• _EXERCISE BRIEF_
List each line of the data that holds the word "point".

• _DATA PROVIDED_
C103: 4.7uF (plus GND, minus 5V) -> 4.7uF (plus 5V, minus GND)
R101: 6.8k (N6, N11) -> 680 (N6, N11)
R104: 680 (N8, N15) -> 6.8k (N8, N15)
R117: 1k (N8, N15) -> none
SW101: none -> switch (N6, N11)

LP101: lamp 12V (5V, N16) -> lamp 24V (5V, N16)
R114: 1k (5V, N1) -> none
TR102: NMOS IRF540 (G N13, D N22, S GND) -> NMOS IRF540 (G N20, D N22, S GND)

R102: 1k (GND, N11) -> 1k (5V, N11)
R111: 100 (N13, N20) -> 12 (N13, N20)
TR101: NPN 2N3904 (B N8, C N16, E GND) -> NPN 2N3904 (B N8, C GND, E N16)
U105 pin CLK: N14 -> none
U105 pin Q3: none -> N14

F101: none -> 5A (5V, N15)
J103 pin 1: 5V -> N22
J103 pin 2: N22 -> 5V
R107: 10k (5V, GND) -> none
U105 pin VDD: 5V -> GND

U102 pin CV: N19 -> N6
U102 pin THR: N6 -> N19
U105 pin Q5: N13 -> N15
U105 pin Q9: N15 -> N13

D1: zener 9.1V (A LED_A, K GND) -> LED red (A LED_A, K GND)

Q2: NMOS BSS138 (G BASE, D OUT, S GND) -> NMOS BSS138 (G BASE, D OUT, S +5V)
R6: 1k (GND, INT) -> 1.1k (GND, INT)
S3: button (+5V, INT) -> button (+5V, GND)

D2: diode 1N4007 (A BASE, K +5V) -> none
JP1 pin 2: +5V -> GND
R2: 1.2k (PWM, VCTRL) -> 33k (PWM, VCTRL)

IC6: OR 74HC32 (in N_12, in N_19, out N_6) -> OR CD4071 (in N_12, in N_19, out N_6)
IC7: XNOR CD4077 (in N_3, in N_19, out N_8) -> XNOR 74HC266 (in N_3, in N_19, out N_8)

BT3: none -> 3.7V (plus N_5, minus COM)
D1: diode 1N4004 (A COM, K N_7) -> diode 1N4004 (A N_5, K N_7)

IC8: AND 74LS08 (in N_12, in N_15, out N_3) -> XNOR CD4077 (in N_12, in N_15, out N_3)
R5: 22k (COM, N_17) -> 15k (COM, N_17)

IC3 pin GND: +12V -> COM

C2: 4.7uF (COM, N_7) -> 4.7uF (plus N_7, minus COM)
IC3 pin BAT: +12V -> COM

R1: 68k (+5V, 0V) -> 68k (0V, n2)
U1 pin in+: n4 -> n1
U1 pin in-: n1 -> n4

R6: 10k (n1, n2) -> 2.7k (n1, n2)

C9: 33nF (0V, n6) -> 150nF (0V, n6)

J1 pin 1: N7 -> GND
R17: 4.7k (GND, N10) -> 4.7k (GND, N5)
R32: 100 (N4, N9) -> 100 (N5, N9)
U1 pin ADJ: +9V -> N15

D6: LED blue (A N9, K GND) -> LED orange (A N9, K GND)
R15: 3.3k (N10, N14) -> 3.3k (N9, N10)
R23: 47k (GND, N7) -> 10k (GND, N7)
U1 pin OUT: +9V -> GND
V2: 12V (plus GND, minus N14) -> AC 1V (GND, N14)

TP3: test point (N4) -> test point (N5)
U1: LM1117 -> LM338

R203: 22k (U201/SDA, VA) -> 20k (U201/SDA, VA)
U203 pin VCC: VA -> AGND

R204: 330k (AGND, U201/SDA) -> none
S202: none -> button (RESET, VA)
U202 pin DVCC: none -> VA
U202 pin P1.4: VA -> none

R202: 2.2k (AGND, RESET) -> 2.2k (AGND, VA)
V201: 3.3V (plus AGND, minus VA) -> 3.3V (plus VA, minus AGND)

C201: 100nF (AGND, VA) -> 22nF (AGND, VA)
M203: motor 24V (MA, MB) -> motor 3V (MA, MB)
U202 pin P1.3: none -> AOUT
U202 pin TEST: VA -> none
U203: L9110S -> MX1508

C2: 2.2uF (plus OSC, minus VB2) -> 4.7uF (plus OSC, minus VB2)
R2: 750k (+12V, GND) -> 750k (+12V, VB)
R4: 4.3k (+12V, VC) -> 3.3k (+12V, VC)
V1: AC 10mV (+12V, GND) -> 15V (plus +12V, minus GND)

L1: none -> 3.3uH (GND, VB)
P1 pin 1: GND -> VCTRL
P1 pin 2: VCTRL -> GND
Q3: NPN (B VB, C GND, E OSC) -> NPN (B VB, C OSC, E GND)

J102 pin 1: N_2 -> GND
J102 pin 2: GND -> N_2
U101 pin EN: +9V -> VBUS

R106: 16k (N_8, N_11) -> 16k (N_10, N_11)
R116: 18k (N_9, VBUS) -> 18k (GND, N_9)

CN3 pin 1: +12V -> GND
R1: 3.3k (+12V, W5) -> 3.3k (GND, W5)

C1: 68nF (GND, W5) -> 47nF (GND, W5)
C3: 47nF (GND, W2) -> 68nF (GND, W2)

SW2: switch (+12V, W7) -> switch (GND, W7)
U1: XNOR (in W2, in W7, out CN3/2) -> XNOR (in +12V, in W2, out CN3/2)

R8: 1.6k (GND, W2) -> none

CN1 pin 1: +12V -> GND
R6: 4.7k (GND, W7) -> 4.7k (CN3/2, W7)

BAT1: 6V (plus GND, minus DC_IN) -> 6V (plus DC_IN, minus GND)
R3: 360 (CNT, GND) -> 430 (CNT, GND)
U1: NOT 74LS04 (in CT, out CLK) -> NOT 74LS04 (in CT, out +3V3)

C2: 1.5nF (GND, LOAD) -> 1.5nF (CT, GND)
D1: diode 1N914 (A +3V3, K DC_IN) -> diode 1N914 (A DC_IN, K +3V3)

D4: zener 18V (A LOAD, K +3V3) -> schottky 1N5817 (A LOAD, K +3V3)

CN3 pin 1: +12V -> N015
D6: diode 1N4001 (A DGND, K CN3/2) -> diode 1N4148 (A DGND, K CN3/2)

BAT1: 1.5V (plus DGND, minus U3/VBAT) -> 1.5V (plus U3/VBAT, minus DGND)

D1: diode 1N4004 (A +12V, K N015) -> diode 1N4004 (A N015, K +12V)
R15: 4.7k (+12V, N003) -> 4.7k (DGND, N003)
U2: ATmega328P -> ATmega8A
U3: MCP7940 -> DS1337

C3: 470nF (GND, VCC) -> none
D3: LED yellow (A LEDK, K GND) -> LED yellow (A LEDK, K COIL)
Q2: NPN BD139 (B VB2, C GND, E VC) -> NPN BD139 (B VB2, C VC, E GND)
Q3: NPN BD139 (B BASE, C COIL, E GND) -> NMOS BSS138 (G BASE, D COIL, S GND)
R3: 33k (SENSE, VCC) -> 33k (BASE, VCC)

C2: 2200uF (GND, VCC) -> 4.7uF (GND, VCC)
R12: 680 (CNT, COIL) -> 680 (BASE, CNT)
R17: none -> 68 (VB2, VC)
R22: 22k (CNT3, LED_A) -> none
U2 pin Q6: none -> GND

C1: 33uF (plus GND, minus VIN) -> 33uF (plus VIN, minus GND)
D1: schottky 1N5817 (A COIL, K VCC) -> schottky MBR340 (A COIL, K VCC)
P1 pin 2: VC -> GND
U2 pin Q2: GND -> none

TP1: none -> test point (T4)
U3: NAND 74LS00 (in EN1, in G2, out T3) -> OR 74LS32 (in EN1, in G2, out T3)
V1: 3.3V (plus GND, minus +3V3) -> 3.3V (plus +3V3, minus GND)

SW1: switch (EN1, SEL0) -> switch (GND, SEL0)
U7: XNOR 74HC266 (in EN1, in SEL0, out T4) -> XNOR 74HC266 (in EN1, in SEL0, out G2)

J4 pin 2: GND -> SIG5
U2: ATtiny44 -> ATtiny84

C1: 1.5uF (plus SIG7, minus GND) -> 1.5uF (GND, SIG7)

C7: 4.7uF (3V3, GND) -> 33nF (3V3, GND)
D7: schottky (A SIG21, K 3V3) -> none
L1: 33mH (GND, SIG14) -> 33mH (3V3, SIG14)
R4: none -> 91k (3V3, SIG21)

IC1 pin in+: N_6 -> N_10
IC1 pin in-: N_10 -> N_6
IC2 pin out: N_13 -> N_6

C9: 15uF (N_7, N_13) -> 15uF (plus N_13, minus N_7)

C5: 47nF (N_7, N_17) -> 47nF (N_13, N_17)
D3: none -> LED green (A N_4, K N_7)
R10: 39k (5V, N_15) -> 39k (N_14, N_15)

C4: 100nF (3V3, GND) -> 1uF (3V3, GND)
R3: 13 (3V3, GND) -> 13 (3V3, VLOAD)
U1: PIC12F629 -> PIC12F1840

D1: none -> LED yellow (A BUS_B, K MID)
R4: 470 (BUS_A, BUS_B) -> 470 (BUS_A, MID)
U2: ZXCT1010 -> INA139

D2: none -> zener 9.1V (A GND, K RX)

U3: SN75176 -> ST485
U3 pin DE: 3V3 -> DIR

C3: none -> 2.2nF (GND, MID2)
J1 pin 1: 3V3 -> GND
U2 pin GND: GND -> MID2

• _RESPONSE BELOW_
TP3: test point (N4) -> test point (N5)
TP1: none -> test point (T4)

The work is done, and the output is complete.